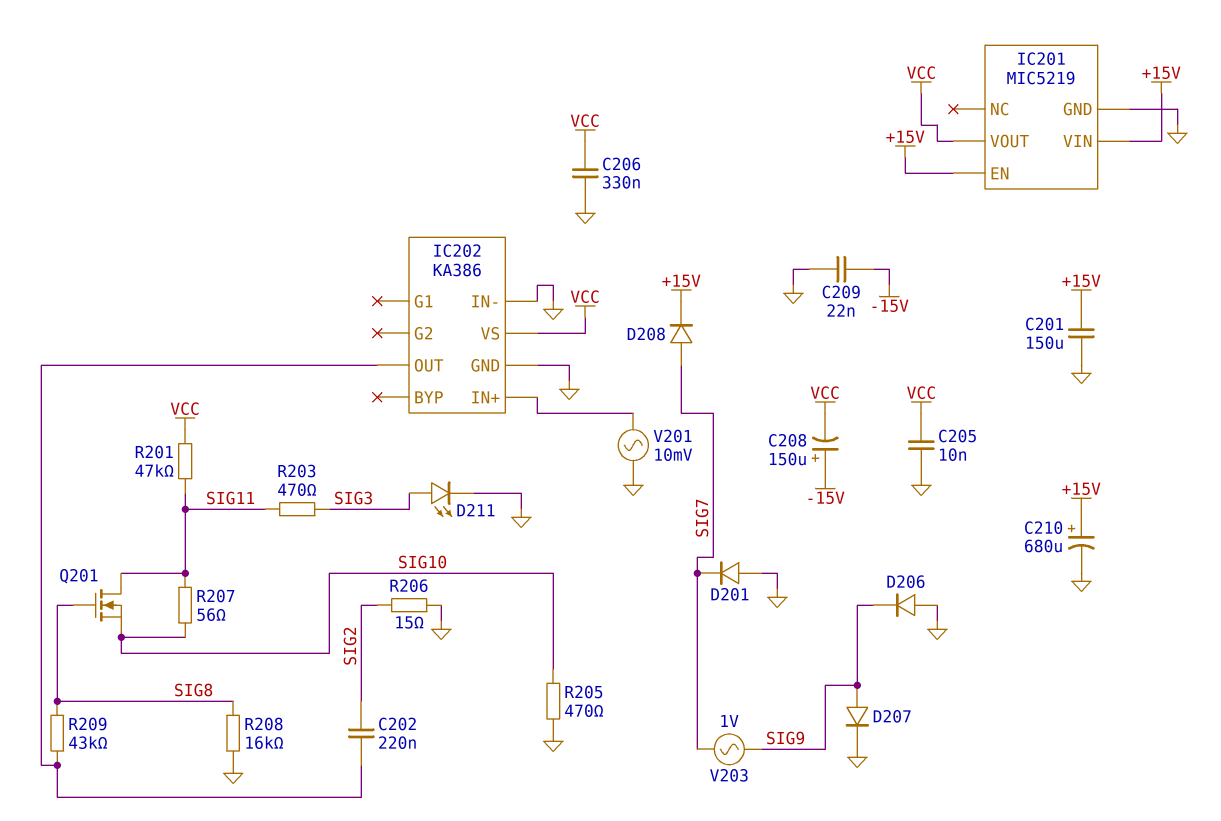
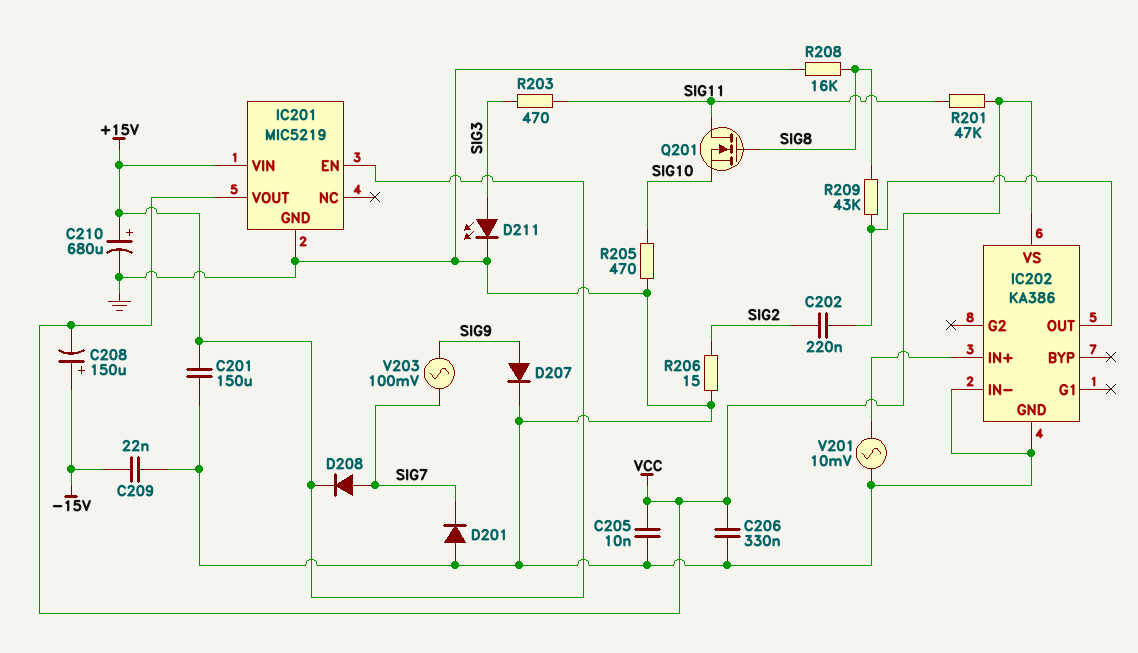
D206: diode (A GND, K SIG9) -> none
R207: 56 (SIG10, SIG11) -> none
V203: AC 1V (SIG7, SIG9) -> AC 100mV (SIG7, SIG9)

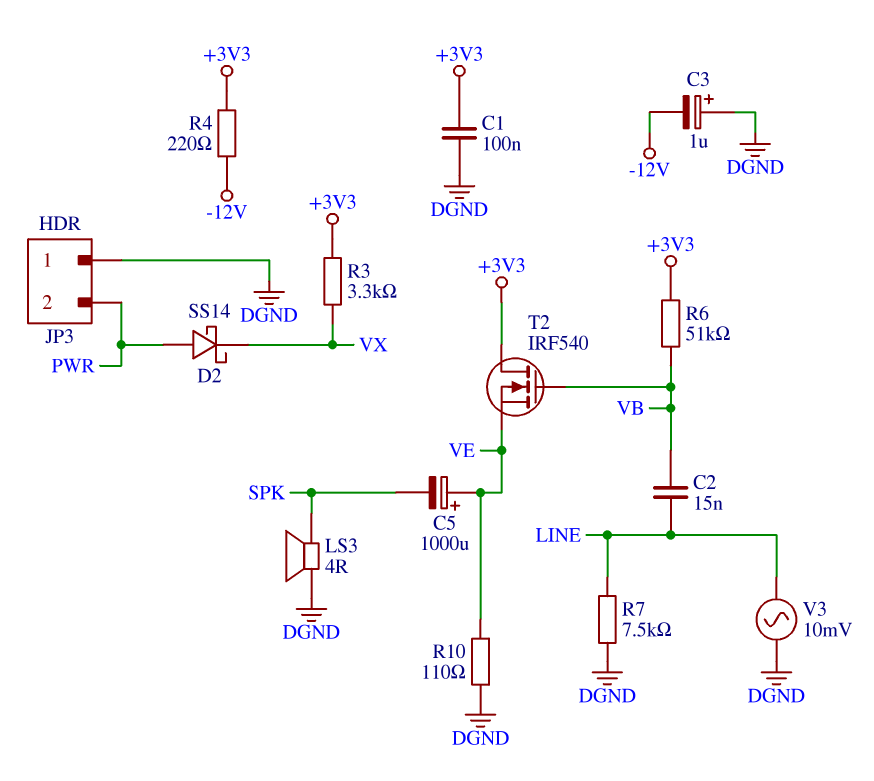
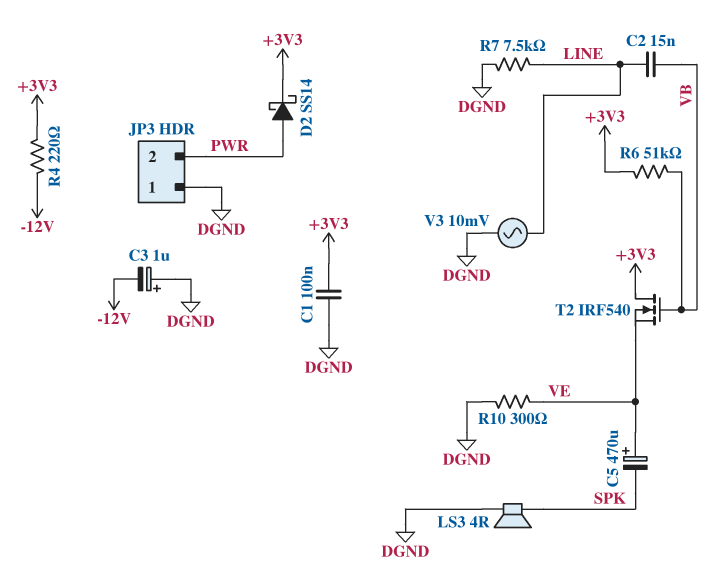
C5: 1000uF (plus VE, minus SPK) -> 470uF (plus VE, minus SPK)
D2: schottky SS14 (A PWR, K VX) -> schottky SS14 (A PWR, K +3V3)
R3: 3.3k (+3V3, VX) -> none
R10: 110 (DGND, VE) -> 300 (DGND, VE)

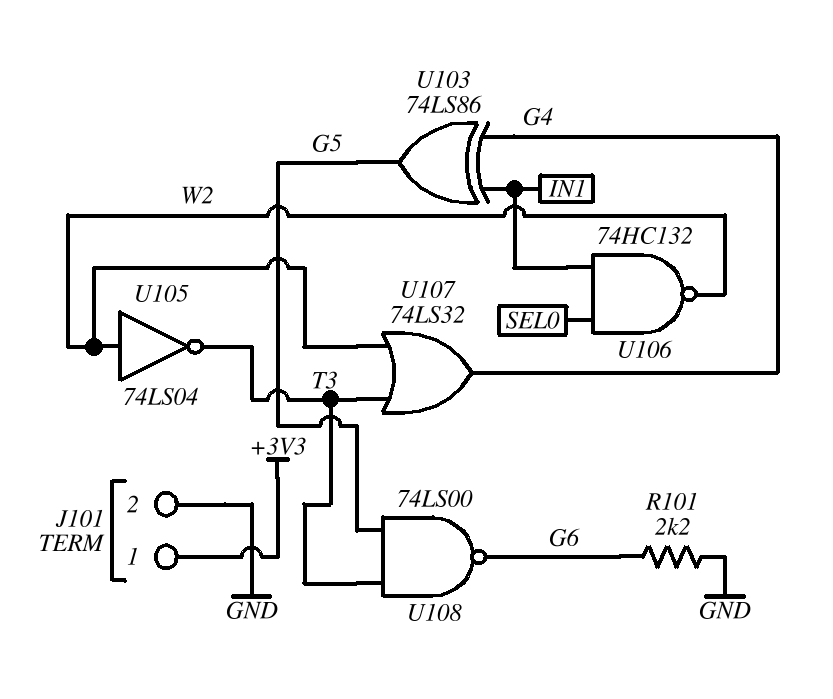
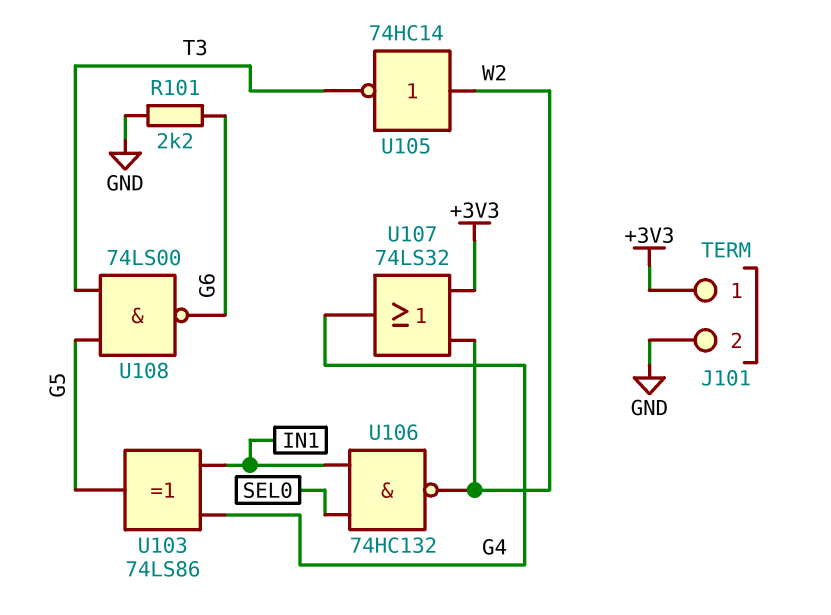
U105: NOT 74LS04 (in W2, out T3) -> NOT 74HC14 (in W2, out T3)
U107: OR 74LS32 (in T3, in W2, out G4) -> OR 74LS32 (in +3V3, in W2, out G4)

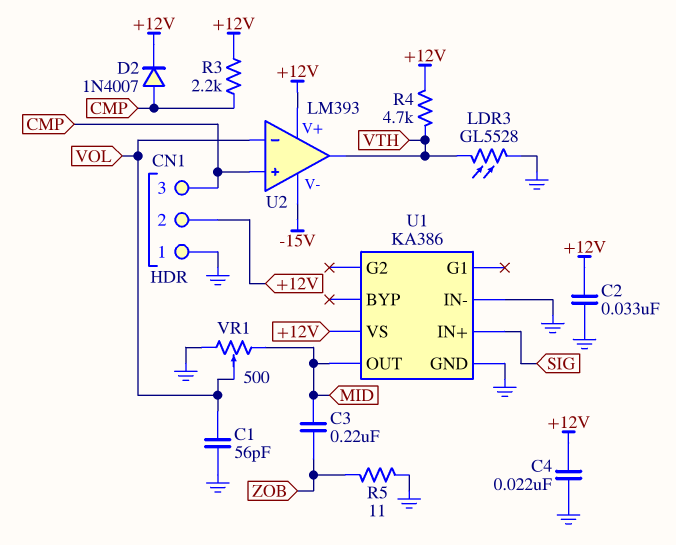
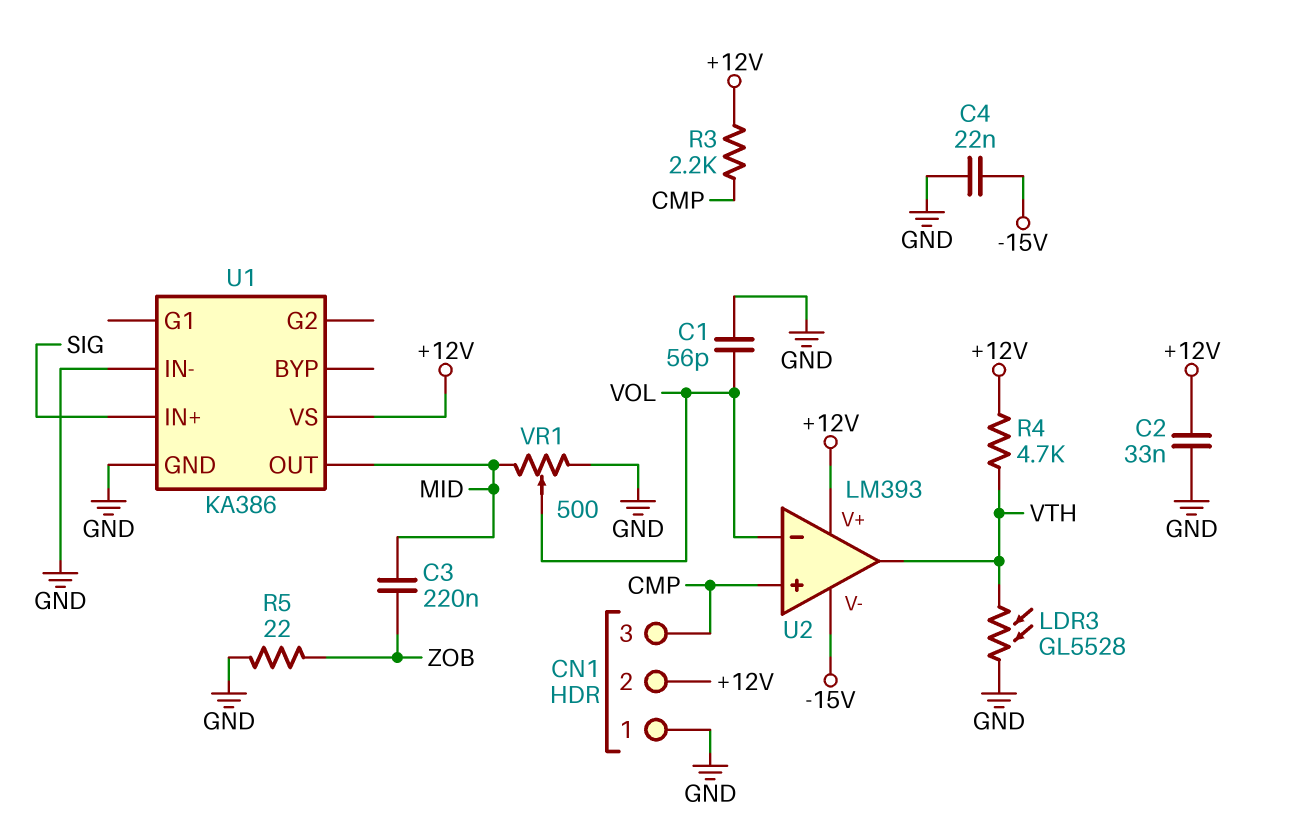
C4: 22nF (+12V, GND) -> 22nF (-15V, GND)
D2: diode 1N4007 (A CMP, K +12V) -> none
R5: 11 (GND, ZOB) -> 22 (GND, ZOB)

====================

▶ [Task description] Output exactly the lines from the line with "V203: AC 1V" to the last line of the records, including both, and leave every picture out.

▶ [Response]
V203: AC 1V (SIG7, SIG9) -> AC 100mV (SIG7, SIG9)

C5: 1000uF (plus VE, minus SPK) -> 470uF (plus VE, minus SPK)
D2: schottky SS14 (A PWR, K VX) -> schottky SS14 (A PWR, K +3V3)
R3: 3.3k (+3V3, VX) -> none
R10: 110 (DGND, VE) -> 300 (DGND, VE)

U105: NOT 74LS04 (in W2, out T3) -> NOT 74HC14 (in W2, out T3)
U107: OR 74LS32 (in T3, in W2, out G4) -> OR 74LS32 (in +3V3, in W2, out G4)

C4: 22nF (+12V, GND) -> 22nF (-15V, GND)
D2: diode 1N4007 (A CMP, K +12V) -> none
R5: 11 (GND, ZOB) -> 22 (GND, ZOB)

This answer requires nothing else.